Problem statement -
Your response should be the complete data, transcribed exactly.

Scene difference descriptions
Segment Open

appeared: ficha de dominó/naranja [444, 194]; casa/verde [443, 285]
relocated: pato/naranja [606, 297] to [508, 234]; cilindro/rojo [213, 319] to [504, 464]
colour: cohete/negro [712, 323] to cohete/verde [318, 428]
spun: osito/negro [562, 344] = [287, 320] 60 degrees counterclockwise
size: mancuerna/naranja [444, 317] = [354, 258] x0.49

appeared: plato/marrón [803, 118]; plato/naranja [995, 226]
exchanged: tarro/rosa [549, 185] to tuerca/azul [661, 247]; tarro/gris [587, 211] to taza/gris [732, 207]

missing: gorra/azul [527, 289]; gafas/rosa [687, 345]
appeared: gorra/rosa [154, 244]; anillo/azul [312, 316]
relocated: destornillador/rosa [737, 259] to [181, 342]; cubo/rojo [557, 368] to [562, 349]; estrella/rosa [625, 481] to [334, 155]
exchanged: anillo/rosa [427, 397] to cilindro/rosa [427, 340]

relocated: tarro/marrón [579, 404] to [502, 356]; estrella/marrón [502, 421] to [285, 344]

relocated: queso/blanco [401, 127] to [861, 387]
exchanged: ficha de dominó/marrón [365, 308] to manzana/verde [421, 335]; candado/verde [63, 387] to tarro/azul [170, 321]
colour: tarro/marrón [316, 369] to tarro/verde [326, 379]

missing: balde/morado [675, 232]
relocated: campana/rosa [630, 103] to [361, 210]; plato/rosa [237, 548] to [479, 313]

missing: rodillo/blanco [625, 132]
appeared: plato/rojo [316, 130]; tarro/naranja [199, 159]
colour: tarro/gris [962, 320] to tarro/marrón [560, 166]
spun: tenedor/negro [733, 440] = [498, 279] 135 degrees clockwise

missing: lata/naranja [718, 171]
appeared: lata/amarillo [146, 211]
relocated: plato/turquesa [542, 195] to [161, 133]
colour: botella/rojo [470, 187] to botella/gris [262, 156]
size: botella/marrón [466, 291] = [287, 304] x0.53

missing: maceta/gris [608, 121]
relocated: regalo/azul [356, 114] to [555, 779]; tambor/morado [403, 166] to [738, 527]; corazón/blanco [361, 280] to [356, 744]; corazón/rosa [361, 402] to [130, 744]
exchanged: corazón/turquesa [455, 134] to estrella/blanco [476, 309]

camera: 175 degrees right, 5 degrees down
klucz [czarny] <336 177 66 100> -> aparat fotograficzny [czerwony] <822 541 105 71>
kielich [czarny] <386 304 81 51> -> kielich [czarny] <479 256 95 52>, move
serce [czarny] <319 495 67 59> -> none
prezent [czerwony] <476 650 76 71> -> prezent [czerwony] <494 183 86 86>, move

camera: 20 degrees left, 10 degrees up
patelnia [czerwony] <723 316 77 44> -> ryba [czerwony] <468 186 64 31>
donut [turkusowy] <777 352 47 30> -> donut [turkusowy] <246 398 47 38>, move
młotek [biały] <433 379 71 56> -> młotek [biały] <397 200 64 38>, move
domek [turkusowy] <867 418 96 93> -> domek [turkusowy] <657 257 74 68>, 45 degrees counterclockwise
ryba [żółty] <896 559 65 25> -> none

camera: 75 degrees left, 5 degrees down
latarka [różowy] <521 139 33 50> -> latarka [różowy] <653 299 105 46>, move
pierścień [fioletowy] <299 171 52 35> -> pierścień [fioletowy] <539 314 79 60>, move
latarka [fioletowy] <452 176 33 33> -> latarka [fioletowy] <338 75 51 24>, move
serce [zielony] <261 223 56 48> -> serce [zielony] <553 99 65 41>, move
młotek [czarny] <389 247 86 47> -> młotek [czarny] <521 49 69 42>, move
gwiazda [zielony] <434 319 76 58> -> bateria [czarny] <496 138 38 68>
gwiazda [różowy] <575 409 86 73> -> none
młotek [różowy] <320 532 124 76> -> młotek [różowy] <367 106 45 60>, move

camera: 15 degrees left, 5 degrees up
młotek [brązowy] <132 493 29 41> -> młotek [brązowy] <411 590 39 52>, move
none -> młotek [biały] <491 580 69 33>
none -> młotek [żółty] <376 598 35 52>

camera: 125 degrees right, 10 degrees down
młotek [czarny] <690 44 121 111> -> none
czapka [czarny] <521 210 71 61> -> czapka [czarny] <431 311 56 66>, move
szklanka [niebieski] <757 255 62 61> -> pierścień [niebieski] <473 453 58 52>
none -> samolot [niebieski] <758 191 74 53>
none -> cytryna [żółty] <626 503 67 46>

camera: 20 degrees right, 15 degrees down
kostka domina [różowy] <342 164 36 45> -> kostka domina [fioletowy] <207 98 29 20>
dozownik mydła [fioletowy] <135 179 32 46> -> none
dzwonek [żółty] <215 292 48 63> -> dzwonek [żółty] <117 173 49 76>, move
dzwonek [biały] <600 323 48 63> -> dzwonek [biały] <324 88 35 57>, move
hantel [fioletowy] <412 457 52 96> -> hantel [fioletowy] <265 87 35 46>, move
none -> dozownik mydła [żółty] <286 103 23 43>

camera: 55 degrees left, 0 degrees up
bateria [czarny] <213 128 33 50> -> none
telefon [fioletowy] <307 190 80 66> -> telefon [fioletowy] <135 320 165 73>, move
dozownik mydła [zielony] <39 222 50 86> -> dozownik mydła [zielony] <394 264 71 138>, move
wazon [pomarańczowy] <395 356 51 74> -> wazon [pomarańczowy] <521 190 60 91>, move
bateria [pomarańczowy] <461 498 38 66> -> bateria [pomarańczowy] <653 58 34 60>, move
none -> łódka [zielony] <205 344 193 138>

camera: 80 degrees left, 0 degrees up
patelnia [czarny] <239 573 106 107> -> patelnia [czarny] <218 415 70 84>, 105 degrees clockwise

Segment Closed

Expected answer -
appeared: ficha de dominó/naranja [444, 194]; casa/verde [443, 285]
relocated: pato/naranja [606, 297] to [508, 234]; cilindro/rojo [213, 319] to [504, 464]
colour: cohete/negro [712, 323] to cohete/verde [318, 428]
spun: osito/negro [562, 344] = [287, 320] 60 degrees counterclockwise
size: mancuerna/naranja [444, 317] = [354, 258] x0.49

appeared: plato/marrón [803, 118]; plato/naranja [995, 226]
exchanged: tarro/rosa [549, 185] to tuerca/azul [661, 247]; tarro/gris [587, 211] to taza/gris [732, 207]

missing: gorra/azul [527, 289]; gafas/rosa [687, 345]
appeared: gorra/rosa [154, 244]; anillo/azul [312, 316]
relocated: destornillador/rosa [737, 259] to [181, 342]; cubo/rojo [557, 368] to [562, 349]; estrella/rosa [625, 481] to [334, 155]
exchanged: anillo/rosa [427, 397] to cilindro/rosa [427, 340]

relocated: tarro/marrón [579, 404] to [502, 356]; estrella/marrón [502, 421] to [285, 344]

relocated: queso/blanco [401, 127] to [861, 387]
exchanged: ficha de dominó/marrón [365, 308] to manzana/verde [421, 335]; candado/verde [63, 387] to tarro/azul [170, 321]
colour: tarro/marrón [316, 369] to tarro/verde [326, 379]

missing: balde/morado [675, 232]
relocated: campana/rosa [630, 103] to [361, 210]; plato/rosa [237, 548] to [479, 313]

missing: rodillo/blanco [625, 132]
appeared: plato/rojo [316, 130]; tarro/naranja [199, 159]
colour: tarro/gris [962, 320] to tarro/marrón [560, 166]
spun: tenedor/negro [733, 440] = [498, 279] 135 degrees clockwise

missing: lata/naranja [718, 171]
appeared: lata/amarillo [146, 211]
relocated: plato/turquesa [542, 195] to [161, 133]
colour: botella/rojo [470, 187] to botella/gris [262, 156]
size: botella/marrón [466, 291] = [287, 304] x0.53

missing: maceta/gris [608, 121]
relocated: regalo/azul [356, 114] to [555, 779]; tambor/morado [403, 166] to [738, 527]; corazón/blanco [361, 280] to [356, 744]; corazón/rosa [361, 402] to [130, 744]
exchanged: corazón/turquesa [455, 134] to estrella/blanco [476, 309]

camera: 175 degrees right, 5 degrees down
klucz [czarny] <336 177 66 100> -> aparat fotograficzny [czerwony] <822 541 105 71>
kielich [czarny] <386 304 81 51> -> kielich [czarny] <479 256 95 52>, move
serce [czarny] <319 495 67 59> -> none
prezent [czerwony] <476 650 76 71> -> prezent [czerwony] <494 183 86 86>, move

camera: 20 degrees left, 10 degrees up
patelnia [czerwony] <723 316 77 44> -> ryba [czerwony] <468 186 64 31>
donut [turkusowy] <777 352 47 30> -> donut [turkusowy] <246 398 47 38>, move
młotek [biały] <433 379 71 56> -> młotek [biały] <397 200 64 38>, move
domek [turkusowy] <867 418 96 93> -> domek [turkusowy] <657 257 74 68>, 45 degrees counterclockwise
ryba [żółty] <896 559 65 25> -> none

camera: 75 degrees left, 5 degrees down
latarka [różowy] <521 139 33 50> -> latarka [różowy] <653 299 105 46>, move
pierścień [fioletowy] <299 171 52 35> -> pierścień [fioletowy] <539 314 79 60>, move
latarka [fioletowy] <452 176 33 33> -> latarka [fioletowy] <338 75 51 24>, move
serce [zielony] <261 223 56 48> -> serce [zielony] <553 99 65 41>, move
młotek [czarny] <389 247 86 47> -> młotek [czarny] <521 49 69 42>, move
gwiazda [zielony] <434 319 76 58> -> bateria [czarny] <496 138 38 68>
gwiazda [różowy] <575 409 86 73> -> none
młotek [różowy] <320 532 124 76> -> młotek [różowy] <367 106 45 60>, move

camera: 15 degrees left, 5 degrees up
młotek [brązowy] <132 493 29 41> -> młotek [brązowy] <411 590 39 52>, move
none -> młotek [biały] <491 580 69 33>
none -> młotek [żółty] <376 598 35 52>

camera: 125 degrees right, 10 degrees down
młotek [czarny] <690 44 121 111> -> none
czapka [czarny] <521 210 71 61> -> czapka [czarny] <431 311 56 66>, move
szklanka [niebieski] <757 255 62 61> -> pierścień [niebieski] <473 453 58 52>
none -> samolot [niebieski] <758 191 74 53>
none -> cytryna [żółty] <626 503 67 46>

camera: 20 degrees right, 15 degrees down
kostka domina [różowy] <342 164 36 45> -> kostka domina [fioletowy] <207 98 29 20>
dozownik mydła [fioletowy] <135 179 32 46> -> none
dzwonek [żółty] <215 292 48 63> -> dzwonek [żółty] <117 173 49 76>, move
dzwonek [biały] <600 323 48 63> -> dzwonek [biały] <324 88 35 57>, move
hantel [fioletowy] <412 457 52 96> -> hantel [fioletowy] <265 87 35 46>, move
none -> dozownik mydła [żółty] <286 103 23 43>

camera: 55 degrees left, 0 degrees up
bateria [czarny] <213 128 33 50> -> none
telefon [fioletowy] <307 190 80 66> -> telefon [fioletowy] <135 320 165 73>, move
dozownik mydła [zielony] <39 222 50 86> -> dozownik mydła [zielony] <394 264 71 138>, move
wazon [pomarańczowy] <395 356 51 74> -> wazon [pomarańczowy] <521 190 60 91>, move
bateria [pomarańczowy] <461 498 38 66> -> bateria [pomarańczowy] <653 58 34 60>, move
none -> łódka [zielony] <205 344 193 138>

camera: 80 degrees left, 0 degrees up
patelnia [czarny] <239 573 106 107> -> patelnia [czarny] <218 415 70 84>, 105 degrees clockwise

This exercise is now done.